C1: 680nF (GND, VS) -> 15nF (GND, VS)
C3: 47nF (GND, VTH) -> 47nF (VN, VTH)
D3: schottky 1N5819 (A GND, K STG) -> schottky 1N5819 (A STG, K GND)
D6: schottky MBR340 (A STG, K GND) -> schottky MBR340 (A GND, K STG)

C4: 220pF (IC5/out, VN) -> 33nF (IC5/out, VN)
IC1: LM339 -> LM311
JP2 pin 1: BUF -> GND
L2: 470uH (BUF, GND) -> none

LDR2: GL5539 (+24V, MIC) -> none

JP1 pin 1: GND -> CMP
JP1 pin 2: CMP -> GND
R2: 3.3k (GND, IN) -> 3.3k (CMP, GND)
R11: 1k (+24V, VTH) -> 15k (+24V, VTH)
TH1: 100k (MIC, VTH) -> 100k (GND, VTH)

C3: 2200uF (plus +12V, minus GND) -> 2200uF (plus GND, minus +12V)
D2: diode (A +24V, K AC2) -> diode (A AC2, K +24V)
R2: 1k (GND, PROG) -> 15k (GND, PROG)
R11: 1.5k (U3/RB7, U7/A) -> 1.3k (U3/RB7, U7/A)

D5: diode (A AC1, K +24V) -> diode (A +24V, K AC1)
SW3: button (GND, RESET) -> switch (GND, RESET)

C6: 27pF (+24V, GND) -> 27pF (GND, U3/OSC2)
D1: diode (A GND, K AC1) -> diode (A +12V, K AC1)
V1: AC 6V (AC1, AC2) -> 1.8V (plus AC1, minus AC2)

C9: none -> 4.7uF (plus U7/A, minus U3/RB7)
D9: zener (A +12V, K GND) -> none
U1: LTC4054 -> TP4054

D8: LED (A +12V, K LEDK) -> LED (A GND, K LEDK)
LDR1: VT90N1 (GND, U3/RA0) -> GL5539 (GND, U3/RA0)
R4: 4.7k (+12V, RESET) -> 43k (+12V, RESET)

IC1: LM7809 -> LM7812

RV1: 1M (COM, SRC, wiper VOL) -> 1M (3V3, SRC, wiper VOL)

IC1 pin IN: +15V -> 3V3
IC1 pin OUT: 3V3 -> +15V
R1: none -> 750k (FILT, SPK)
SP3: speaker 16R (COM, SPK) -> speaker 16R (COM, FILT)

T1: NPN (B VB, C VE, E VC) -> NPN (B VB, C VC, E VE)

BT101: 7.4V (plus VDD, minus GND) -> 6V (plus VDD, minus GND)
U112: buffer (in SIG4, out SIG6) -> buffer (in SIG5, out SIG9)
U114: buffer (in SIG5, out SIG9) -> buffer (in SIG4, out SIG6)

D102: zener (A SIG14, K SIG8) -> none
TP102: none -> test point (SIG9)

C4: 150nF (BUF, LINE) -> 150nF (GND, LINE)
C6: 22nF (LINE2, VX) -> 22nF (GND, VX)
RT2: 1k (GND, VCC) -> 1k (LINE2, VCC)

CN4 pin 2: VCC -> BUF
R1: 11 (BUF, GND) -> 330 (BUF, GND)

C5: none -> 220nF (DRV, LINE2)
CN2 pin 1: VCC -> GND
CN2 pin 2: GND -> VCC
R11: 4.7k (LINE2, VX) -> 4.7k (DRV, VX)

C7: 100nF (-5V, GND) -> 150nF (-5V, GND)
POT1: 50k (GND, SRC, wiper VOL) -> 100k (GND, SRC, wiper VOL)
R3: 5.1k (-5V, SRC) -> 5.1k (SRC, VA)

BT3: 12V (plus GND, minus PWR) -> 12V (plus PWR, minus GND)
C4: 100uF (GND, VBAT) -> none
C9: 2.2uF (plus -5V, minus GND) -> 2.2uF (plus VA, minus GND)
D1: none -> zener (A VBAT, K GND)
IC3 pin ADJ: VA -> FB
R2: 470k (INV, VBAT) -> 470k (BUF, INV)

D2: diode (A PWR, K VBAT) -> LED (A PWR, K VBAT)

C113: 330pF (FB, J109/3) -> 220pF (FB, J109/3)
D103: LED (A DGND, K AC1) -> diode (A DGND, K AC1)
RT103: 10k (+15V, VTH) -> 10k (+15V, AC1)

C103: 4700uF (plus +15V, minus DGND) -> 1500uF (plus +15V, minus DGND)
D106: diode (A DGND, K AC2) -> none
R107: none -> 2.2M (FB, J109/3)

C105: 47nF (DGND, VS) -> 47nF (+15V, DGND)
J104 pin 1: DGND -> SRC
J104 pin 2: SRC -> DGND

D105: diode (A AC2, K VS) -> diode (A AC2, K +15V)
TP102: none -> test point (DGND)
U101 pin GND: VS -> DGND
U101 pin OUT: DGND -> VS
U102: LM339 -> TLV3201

· · · · · · ·

» **Task requirements**: Lines with the word "DGND" in them should be copied from the preceding records.

» **Solution for this exercise**:
D103: LED (A DGND, K AC1) -> diode (A DGND, K AC1)
C103: 4700uF (plus +15V, minus DGND) -> 1500uF (plus +15V, minus DGND)
D106: diode (A DGND, K AC2) -> none
C105: 47nF (DGND, VS) -> 47nF (+15V, DGND)
J104 pin 1: DGND -> SRC
J104 pin 2: SRC -> DGND
TP102: none -> test point (DGND)
U101 pin GND: VS -> DGND
U101 pin OUT: DGND -> VS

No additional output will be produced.